→ **Work to complete**
Where the word "camera" appears in a line below, copy the whole line.

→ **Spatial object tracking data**

----

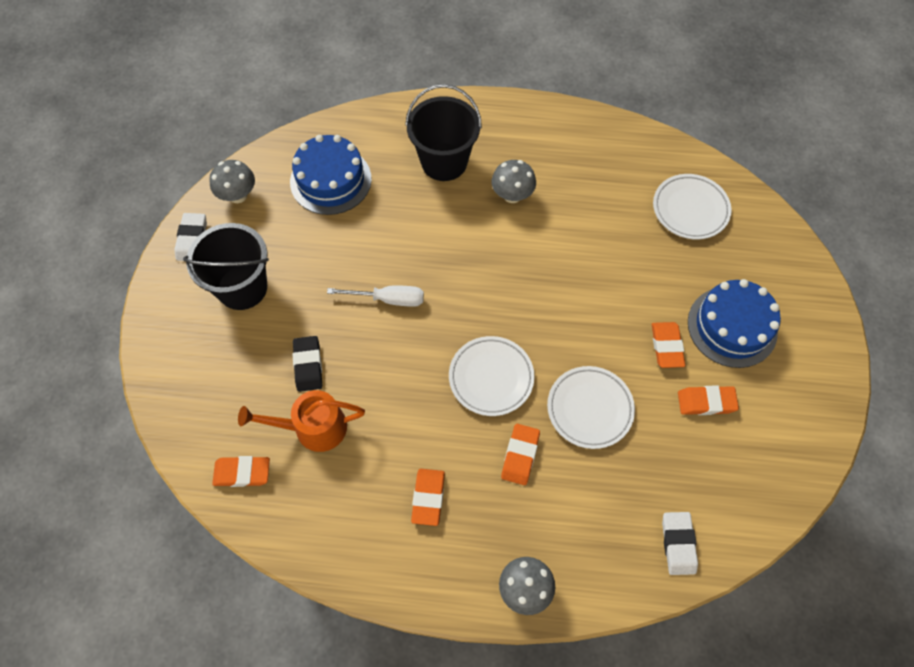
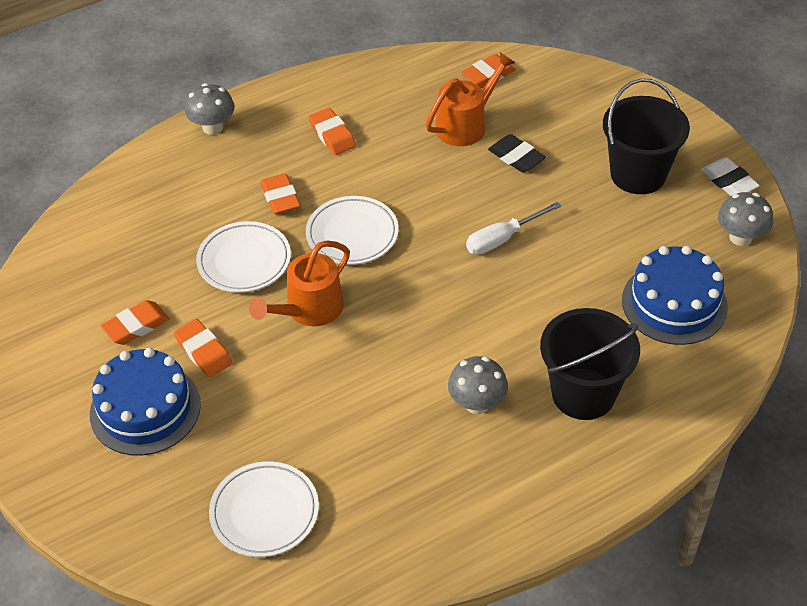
camera: 145 degrees right, 15 degrees down
white eraser [662,512,698,575] -> none
none -> orange watering can [249,240,350,326]

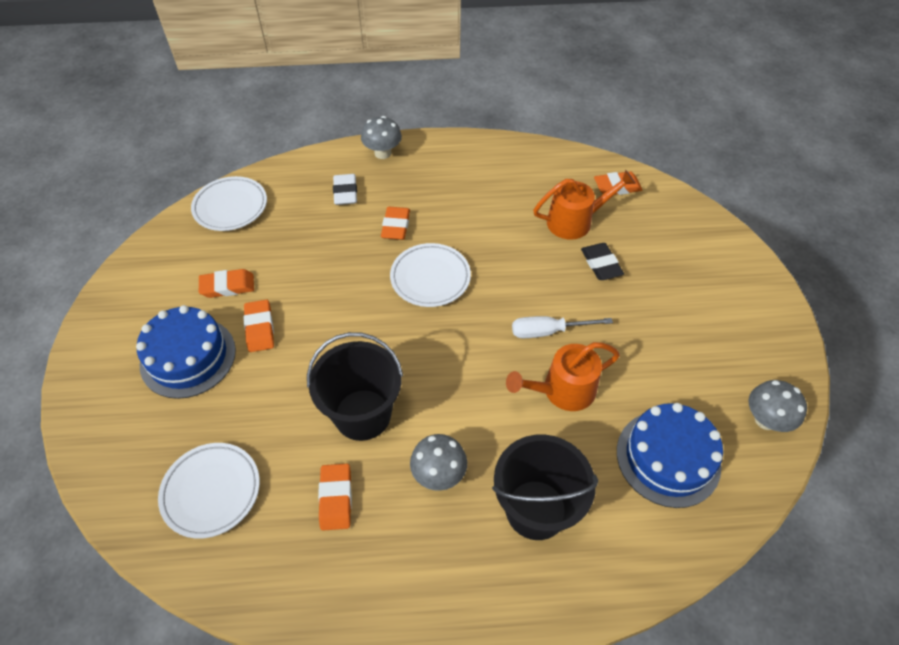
camera: 25 degrees right, 5 degrees up
white plate [196,221,291,293] -> white plate moved to [191,176,267,231]
orange watering can [249,240,350,326] -> orange watering can moved to [506,342,620,411]
orange eraser [309,108,356,155] -> orange eraser moved to [318,464,352,531]
black bucket [603,78,690,194] -> black bucket moved to [307,332,403,441]
white eraser [701,157,760,196] -> white eraser moved to [333,174,357,205]

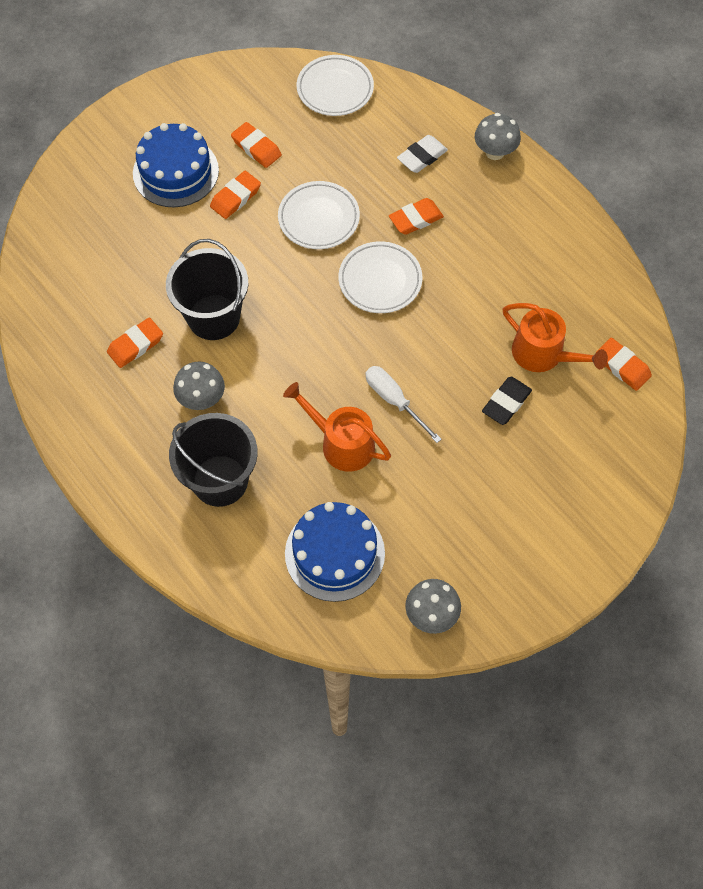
camera: 55 degrees right, 10 degrees up
white plate [158,443,260,539] -> white plate moved to [278,181,360,249]

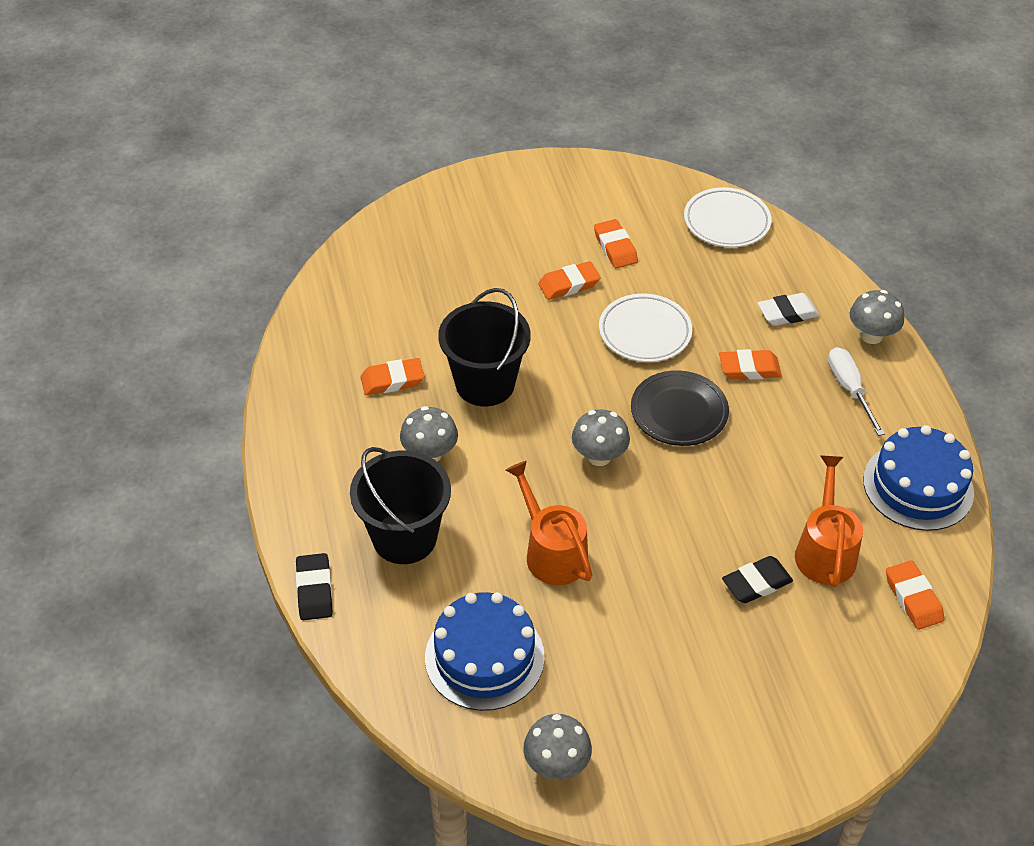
camera: 25 degrees right, 15 degrees down
blue cake [133,123,219,207] -> blue cake moved to [863,425,974,531]
white plate [338,241,422,313] -> black plate [631,370,729,446]
white screwdriver [365,366,442,443] -> white screwdriver moved to [828,347,885,436]
orange watering can [503,303,608,372] -> orange watering can turned 150 degrees counterclockwise [795,455,863,587]
none -> black eraser [296,553,333,620]
none -> grey mushroom [572,409,630,466]

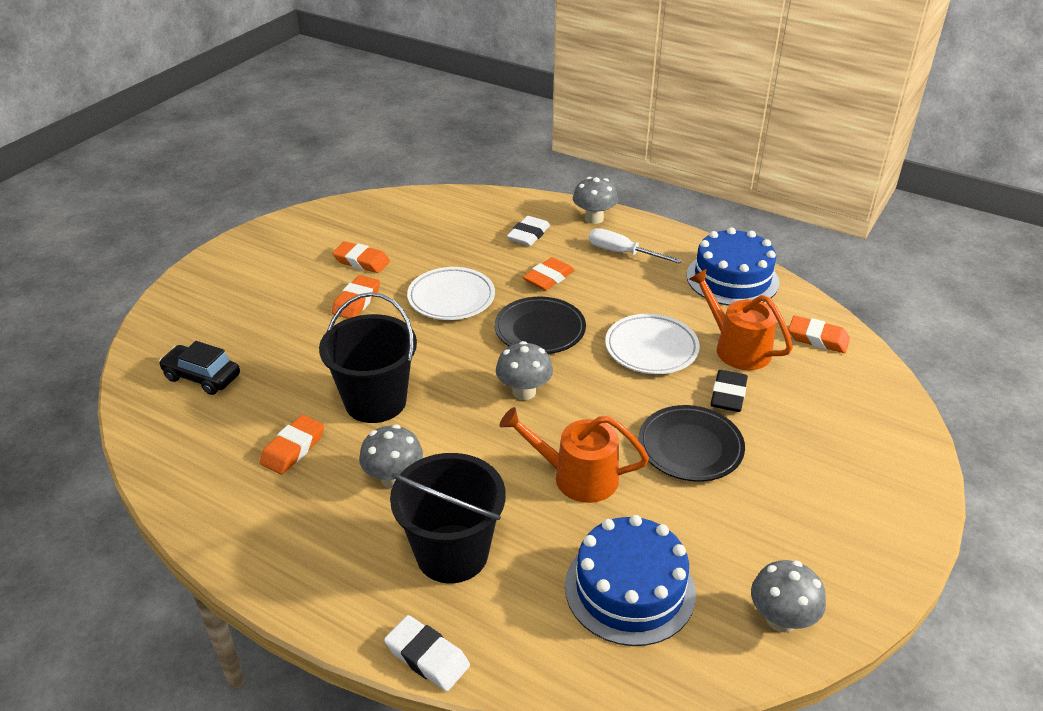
camera: 45 degrees left, 10 degrees down
black eraser [296,553,333,620] -> white eraser [384,615,470,691]
white plate [684,187,772,247] -> white plate moved to [605,314,700,374]
none -> black car [159,341,240,395]
none -> black plate [638,405,745,481]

----

→ **Solution**
camera: 145 degrees right, 15 degrees down
camera: 25 degrees right, 5 degrees up
camera: 55 degrees right, 10 degrees up
camera: 25 degrees right, 15 degrees down
camera: 45 degrees left, 10 degrees down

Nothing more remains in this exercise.